§ **WHAT IS REQUIRED**
Please begin with the line containing "none -> pink brick A3:A8 level 1" and reproduce each line exactly until the records below end, without any pictures.

Extracted data entries
■ ■ ■ ■

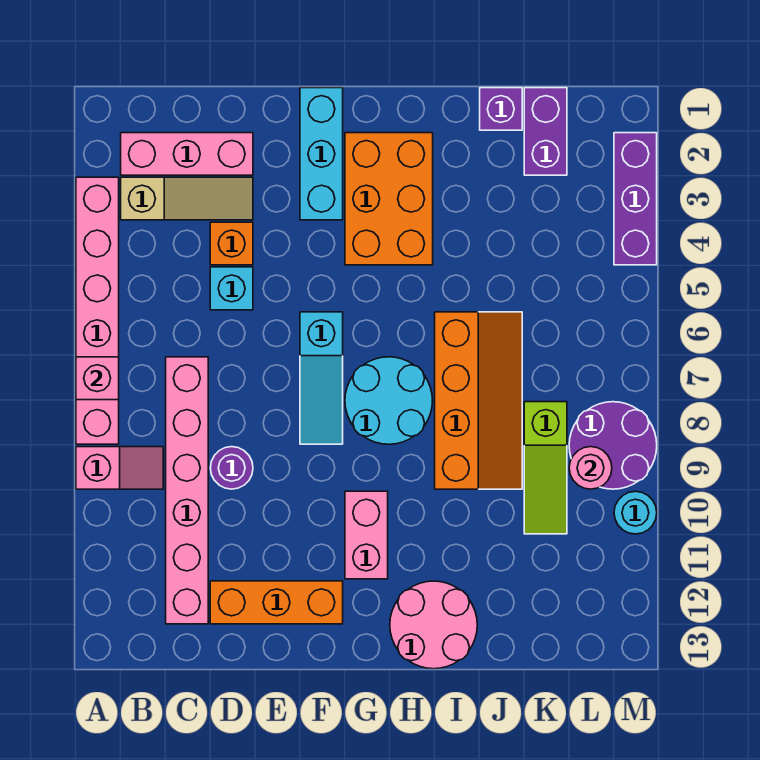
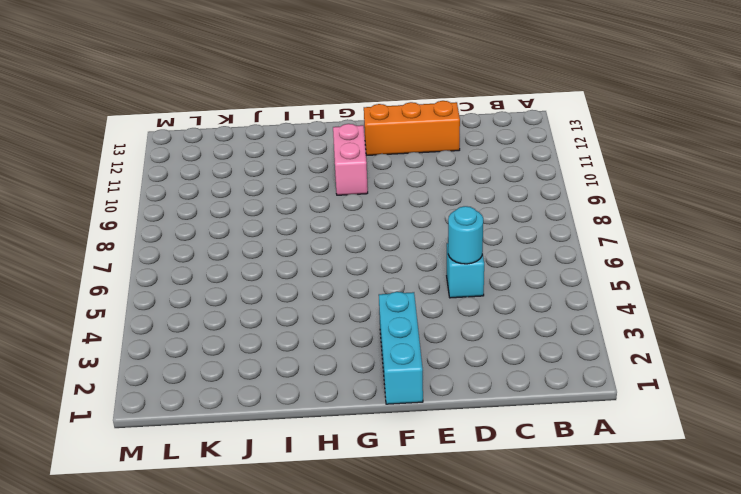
cyan round brick D5 level 2 -> cyan round brick M10 level 1
none -> pink brick A3:A8 level 1
none -> pink slope A9:B9 level 1 top A
none -> pink brick B2:D2 level 1

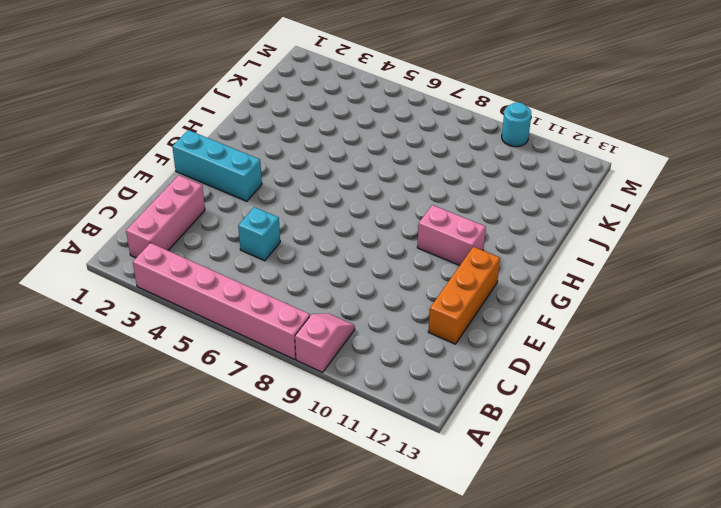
none -> tan slope B3:D3 level 1 top B
none -> pink brick C7:C12 level 1
none -> orange brick D4 level 1

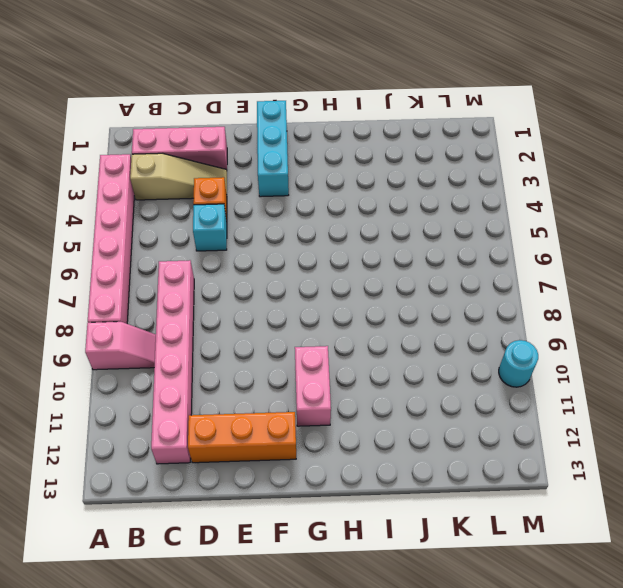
none -> purple round brick D9 level 1
none -> cyan slope F6:F8 level 1 top 6
none -> orange brick G2:H4 level 1

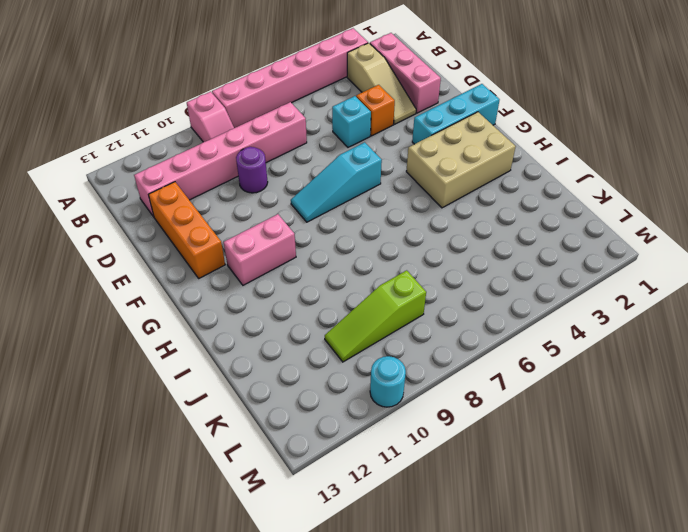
tan brick G2:H4 level 1 -> orange brick G2:H4 level 1
none -> cyan round brick G7:H8 level 1
none -> pink round brick H12:I13 level 1
none -> orange slope I6:J9 level 1 top I

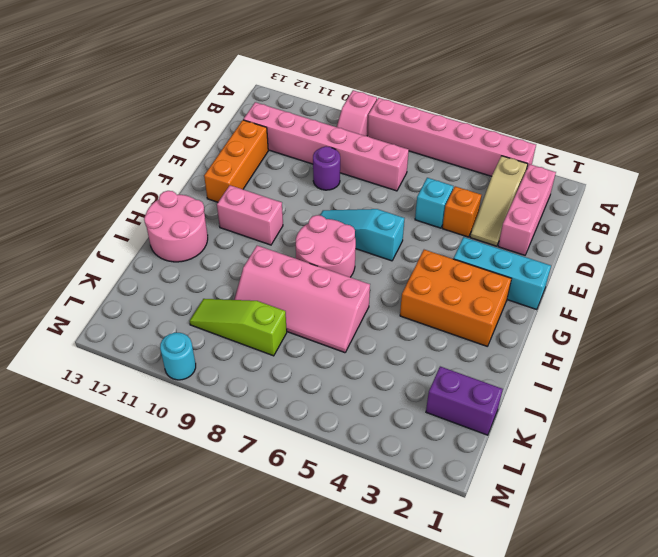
pink round brick G7:H8 level 1 -> cyan round brick G7:H8 level 1
pink slope I6:J9 level 1 top I -> orange slope I6:J9 level 1 top I
none -> purple brick J1 level 1
none -> purple round brick L8:M9 level 1
none -> purple brick M2:M4 level 1

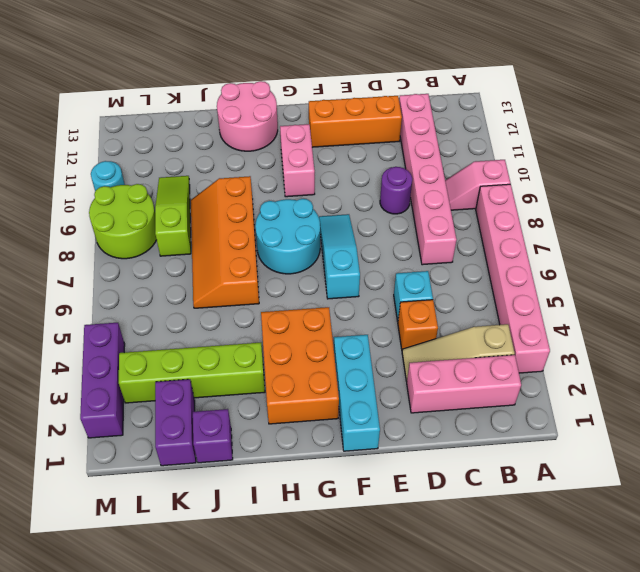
lime brick I3:L3 level 1 -> none
lime round brick L8:M9 level 1 -> purple round brick L8:M9 level 1
none -> pink brick A7 level 2
none -> pink round brick L9 level 2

■ ■ ■ ■

§ **REPLY TO THE EXERCISE**
none -> pink brick A3:A8 level 1
none -> pink slope A9:B9 level 1 top A
none -> pink brick B2:D2 level 1

none -> tan slope B3:D3 level 1 top B
none -> pink brick C7:C12 level 1
none -> orange brick D4 level 1

none -> purple round brick D9 level 1
none -> cyan slope F6:F8 level 1 top 6
none -> orange brick G2:H4 level 1

tan brick G2:H4 level 1 -> orange brick G2:H4 level 1
none -> cyan round brick G7:H8 level 1
none -> pink round brick H12:I13 level 1
none -> orange slope I6:J9 level 1 top I

pink round brick G7:H8 level 1 -> cyan round brick G7:H8 level 1
pink slope I6:J9 level 1 top I -> orange slope I6:J9 level 1 top I
none -> purple brick J1 level 1
none -> purple round brick L8:M9 level 1
none -> purple brick M2:M4 level 1

lime brick I3:L3 level 1 -> none
lime round brick L8:M9 level 1 -> purple round brick L8:M9 level 1
none -> pink brick A7 level 2
none -> pink round brick L9 level 2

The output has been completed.